◆ DATA SHOWN:

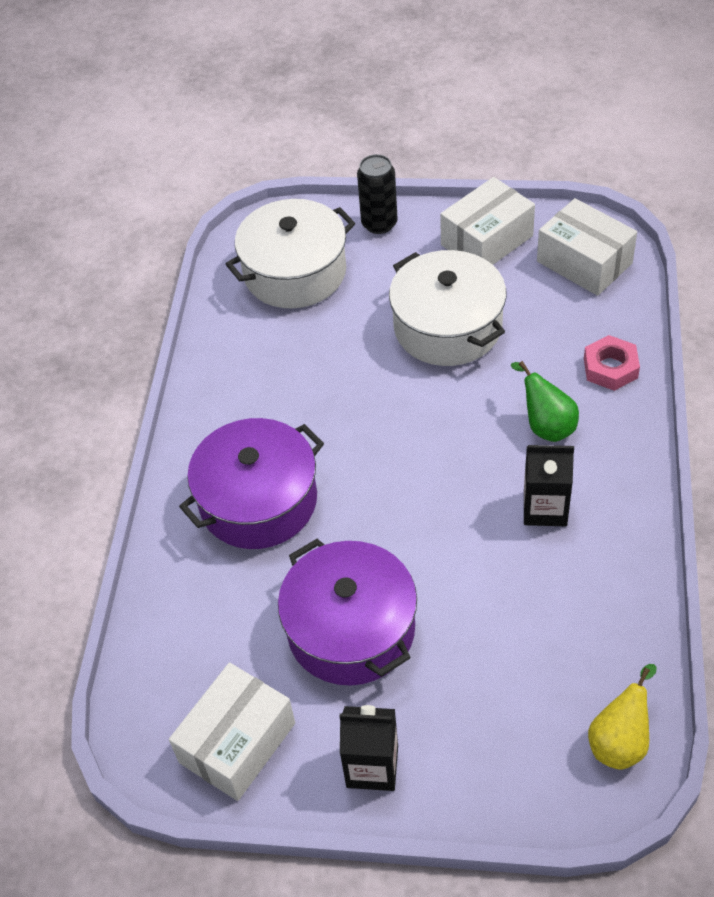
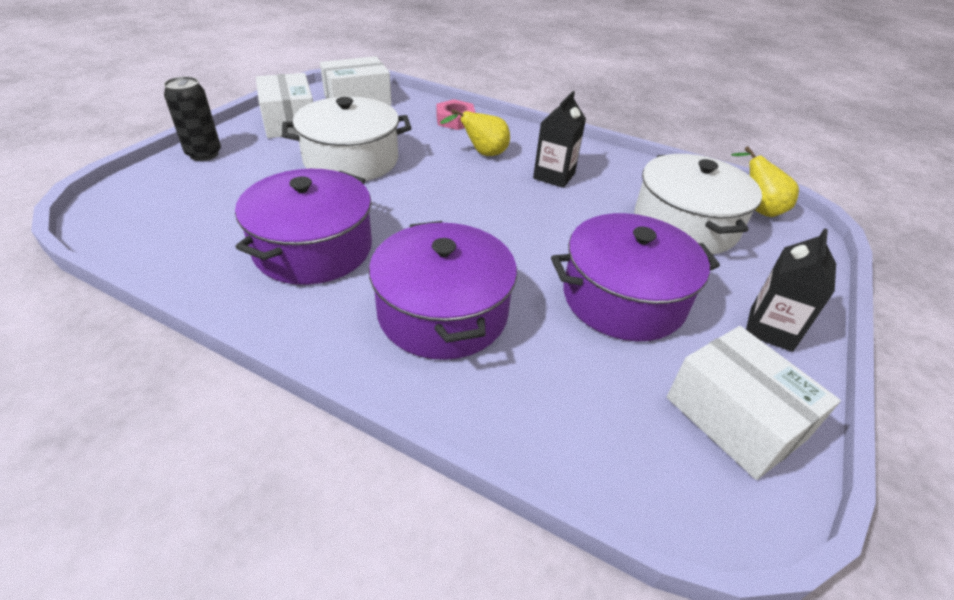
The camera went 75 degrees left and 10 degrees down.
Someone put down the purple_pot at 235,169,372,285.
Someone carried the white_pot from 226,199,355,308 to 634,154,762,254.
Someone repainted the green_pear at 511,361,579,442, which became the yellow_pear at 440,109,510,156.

◆ WORK INSTRUCTION: Your copy should hold each line above exactly and no pictures at all.

◆ ANSWER AREA:
The camera went 75 degrees left and 10 degrees down.
Someone put down the purple_pot at 235,169,372,285.
Someone carried the white_pot from 226,199,355,308 to 634,154,762,254.
Someone repainted the green_pear at 511,361,579,442, which became the yellow_pear at 440,109,510,156.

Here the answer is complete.